=== Material for this task ===

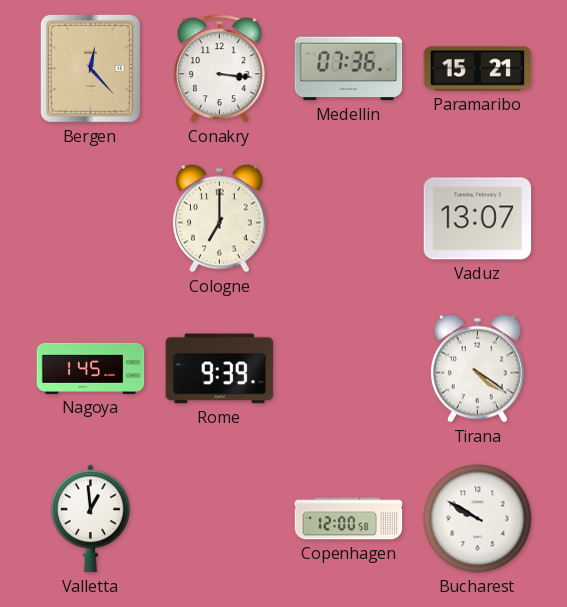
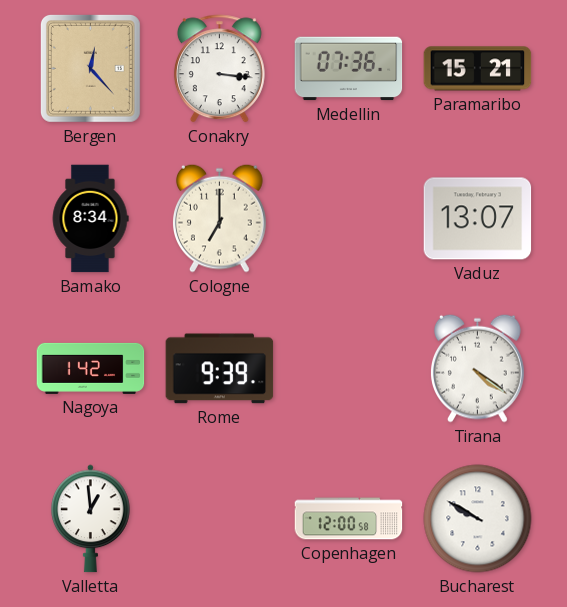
Bamako: none -> 8:34
Nagoya: 1:45 -> 1:42
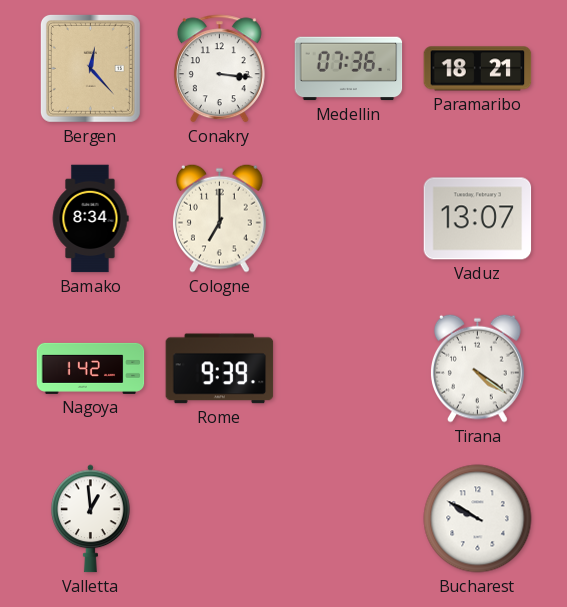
Paramaribo: 15:21 -> 18:21
Copenhagen: 12:00 -> none
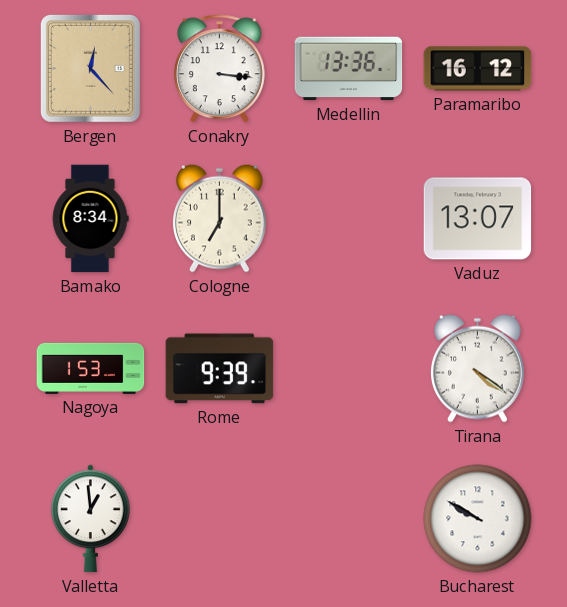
Medellin: 07:36 -> 13:36
Paramaribo: 18:21 -> 16:12
Nagoya: 1:42 -> 1:53
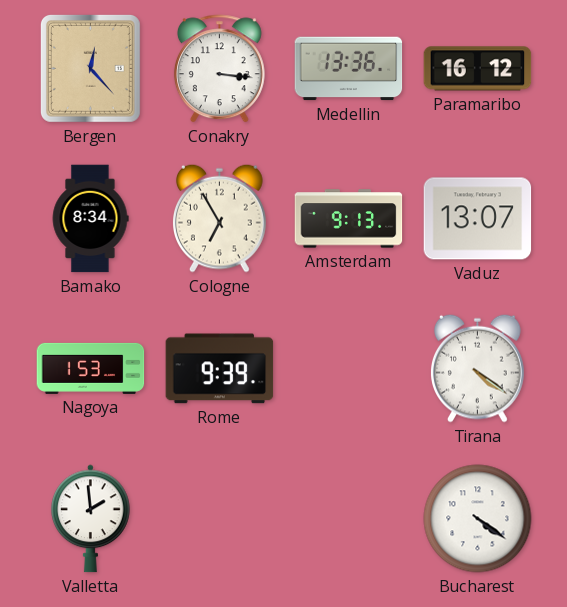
Cologne: 7:00 -> 6:55
Amsterdam: none -> 9:13
Valletta: 12:59 -> 1:59
Bucharest: 9:50 -> 4:21
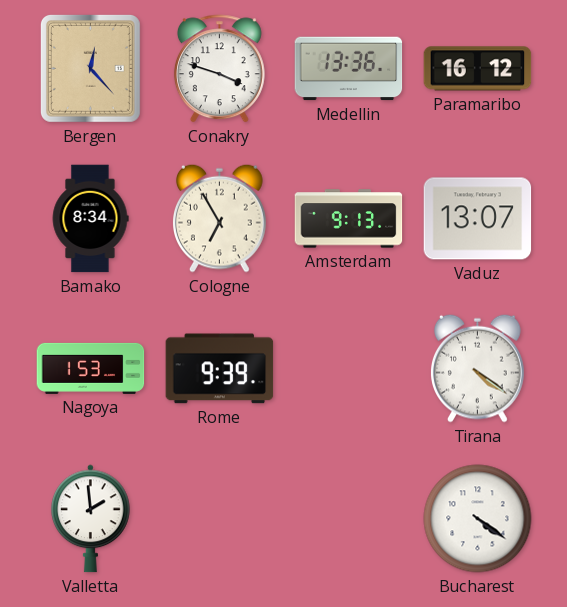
Conakry: 3:16 -> 3:48
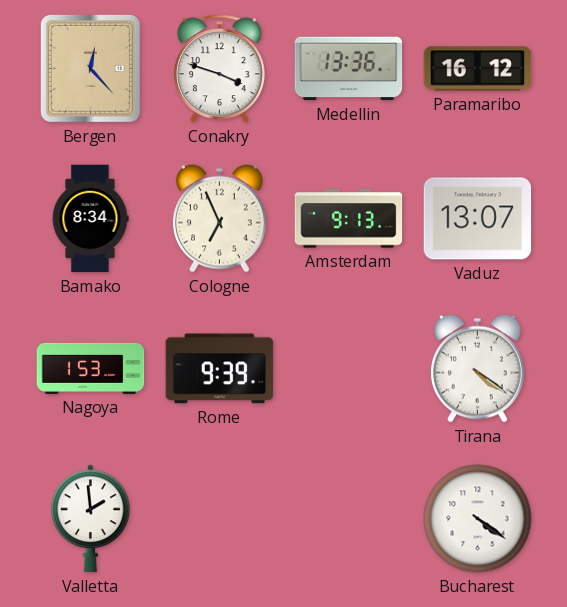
Cologne: 6:55 -> 6:56
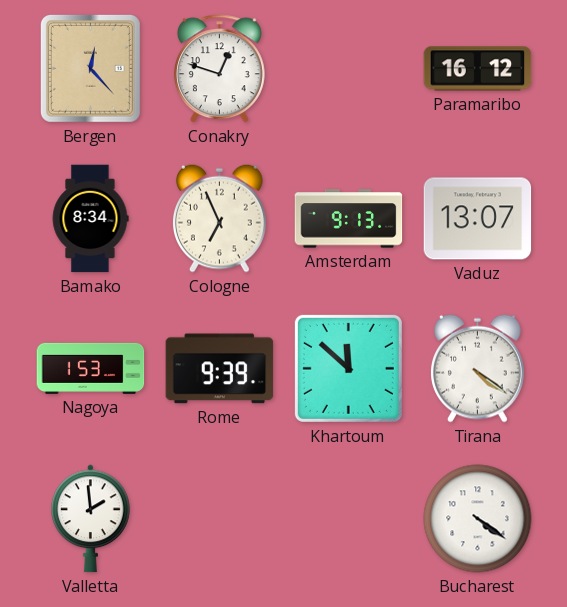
Conakry: 3:48 -> 12:48
Medellin: 13:36 -> none
Khartoum: none -> 11:52
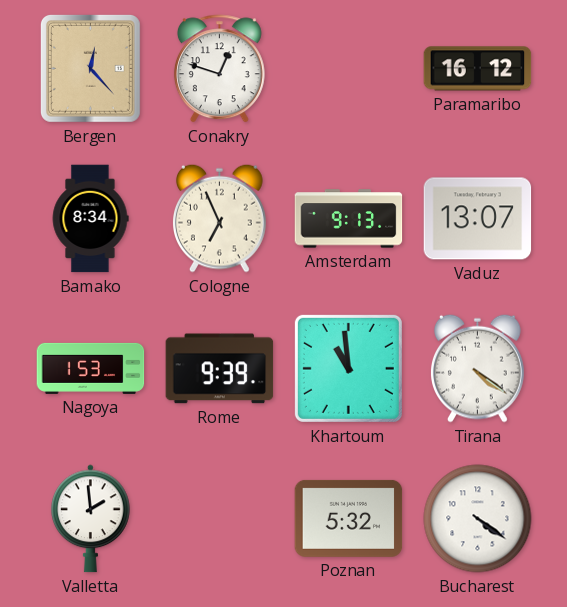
Khartoum: 11:52 -> 10:59
Poznan: none -> 5:32
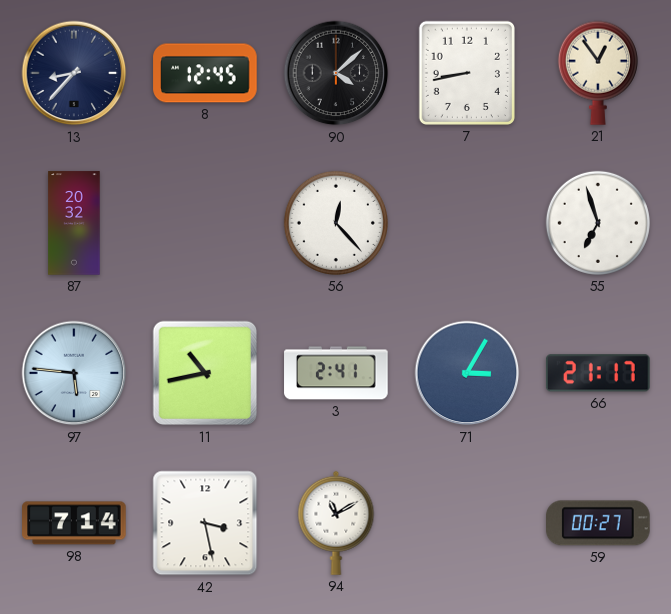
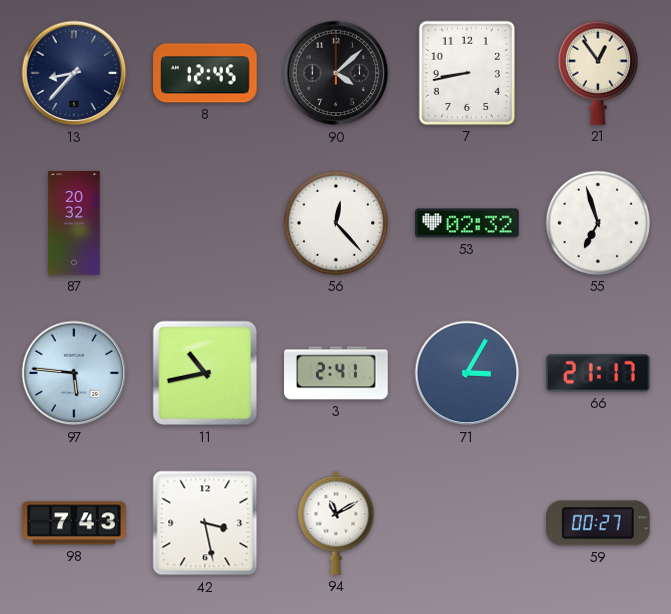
53: none -> 02:32
98: 7:14 -> 7:43
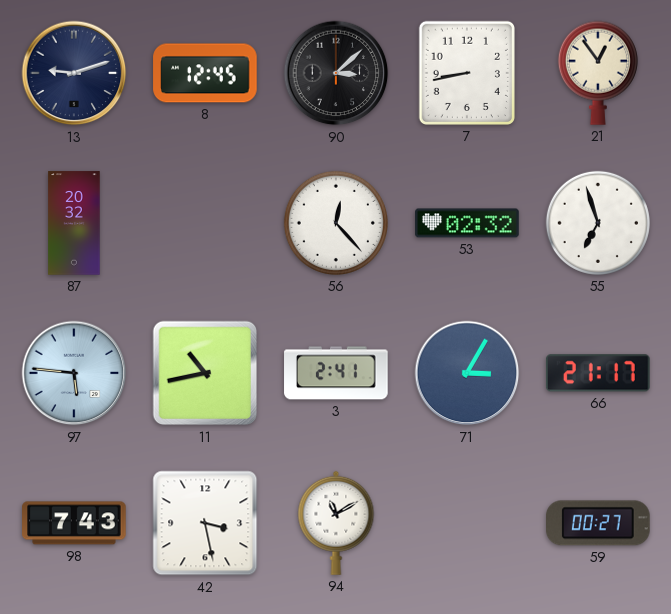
13: 8:37 -> 9:12
90: 4:08 -> 3:08
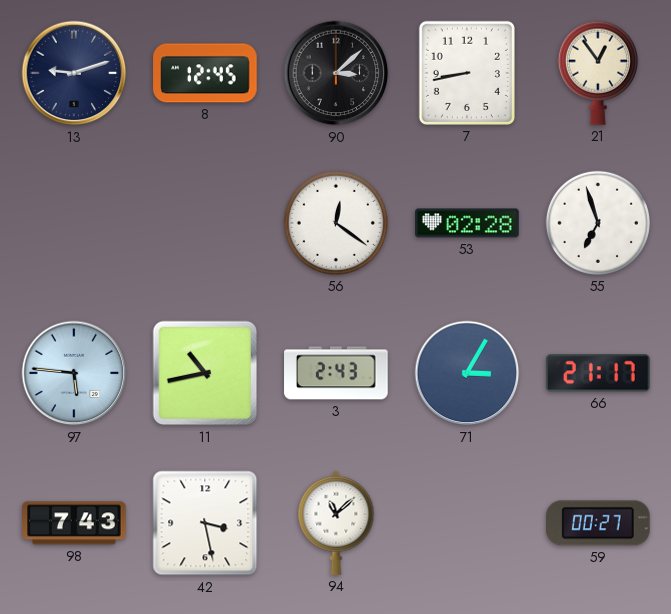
87: 20:32 -> none
56: 12:23 -> 12:21
53: 02:32 -> 02:28
3: 2:41 -> 2:43
94: 11:10 -> 11:08
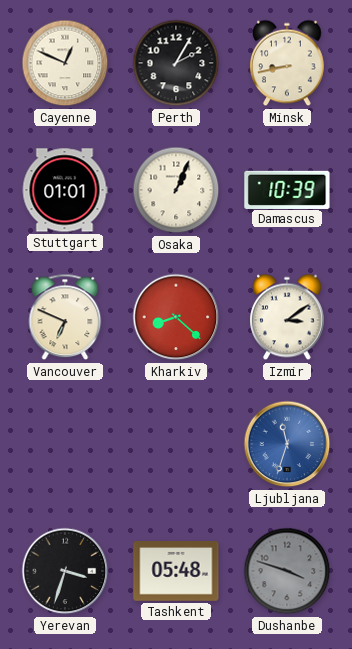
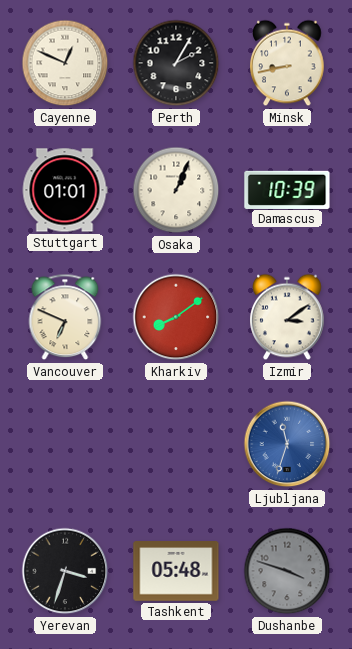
Kharkiv: 8:22 -> 8:09
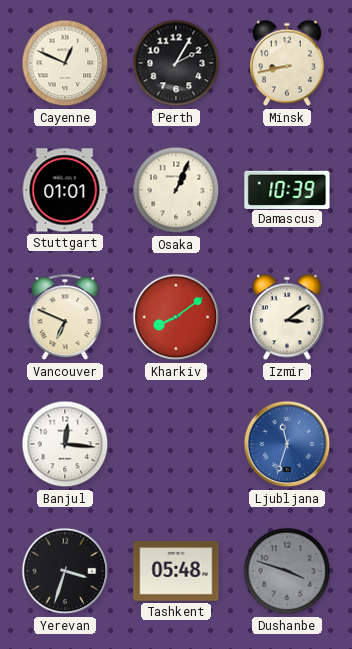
Banjul: none -> 12:16
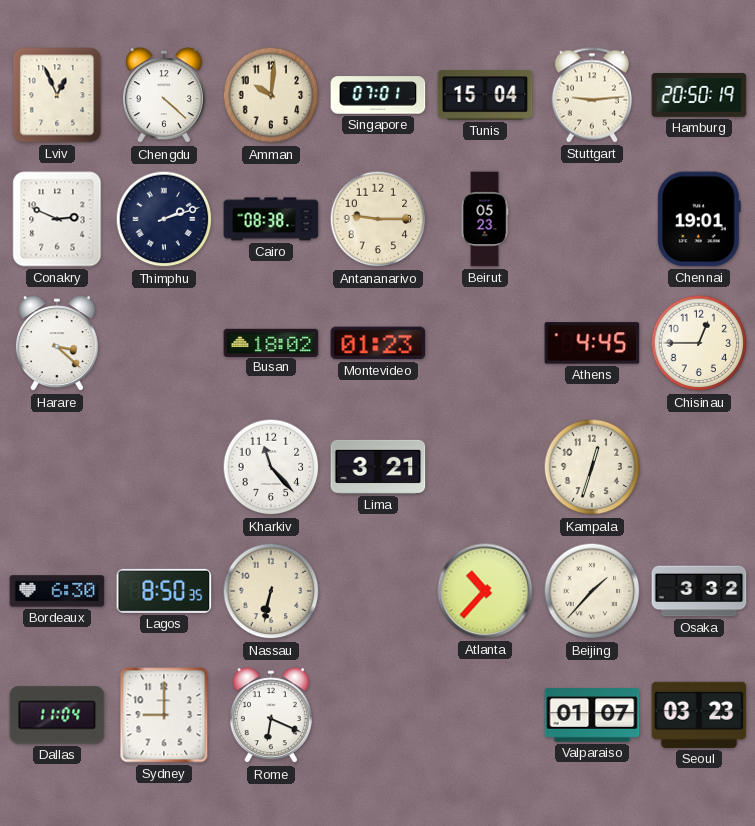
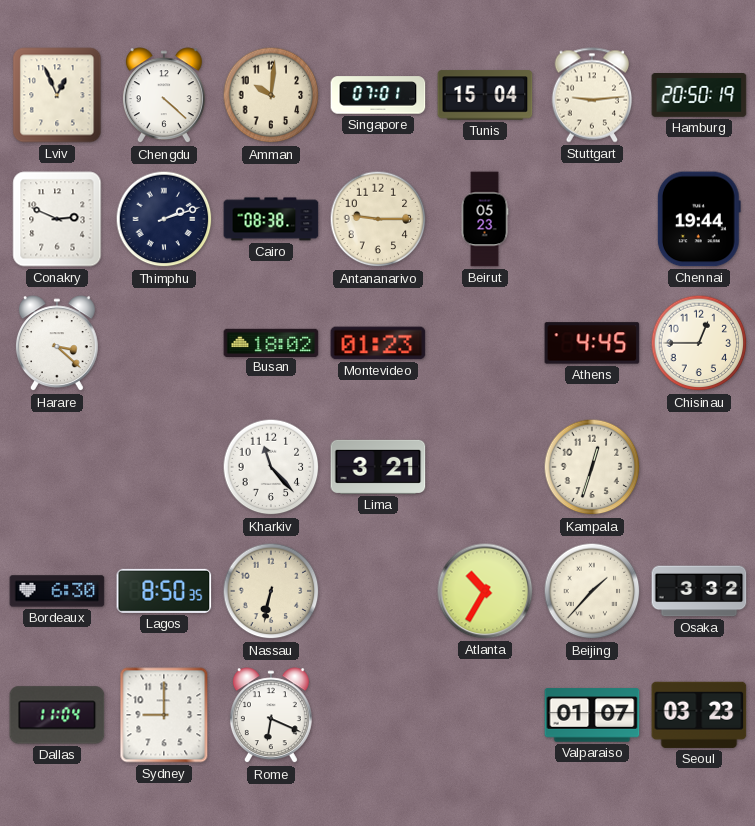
Chennai: 19:01 -> 19:44
Atlanta: 10:37 -> 10:35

===

**What is being asked:** Lay out everything from the line containing "Cologne: 7:00 -> 6:55" down to the last line as a Markdown table with the columns Row and Text, numbering each row and skipping blank lines. Leave the pictures out of the table.

**Written solution:**
| Row | Text |
|---|---|
| 1 | Cologne: 7:00 -> 6:55 |
| 2 | Amsterdam: none -> 9:13 |
| 3 | Valletta: 12:59 -> 1:59 |
| 4 | Bucharest: 9:50 -> 4:21 |
| 5 | Conakry: 3:16 -> 3:48 |
| 6 | Cologne: 6:55 -> 6:56 |
| 7 | Conakry: 3:48 -> 12:48 |
| 8 | Medellin: 13:36 -> none |
| 9 | Khartoum: none -> 11:52 |
| 10 | Khartoum: 11:52 -> 10:59 |
| 11 | Poznan: none -> 5:32 |
| 12 | 53: none -> 02:32 |
| 13 | 98: 7:14 -> 7:43 |
| 14 | 13: 8:37 -> 9:12 |
| 15 | 90: 4:08 -> 3:08 |
| 16 | 87: 20:32 -> none |
| 17 | 56: 12:23 -> 12:21 |
| 18 | 53: 02:32 -> 02:28 |
| 19 | 3: 2:41 -> 2:43 |
| 20 | 94: 11:10 -> 11:08 |
| 21 | Kharkiv: 8:22 -> 8:09 |
| 22 | Banjul: none -> 12:16 |
| 23 | Chennai: 19:01 -> 19:44 |
| 24 | Atlanta: 10:37 -> 10:35 |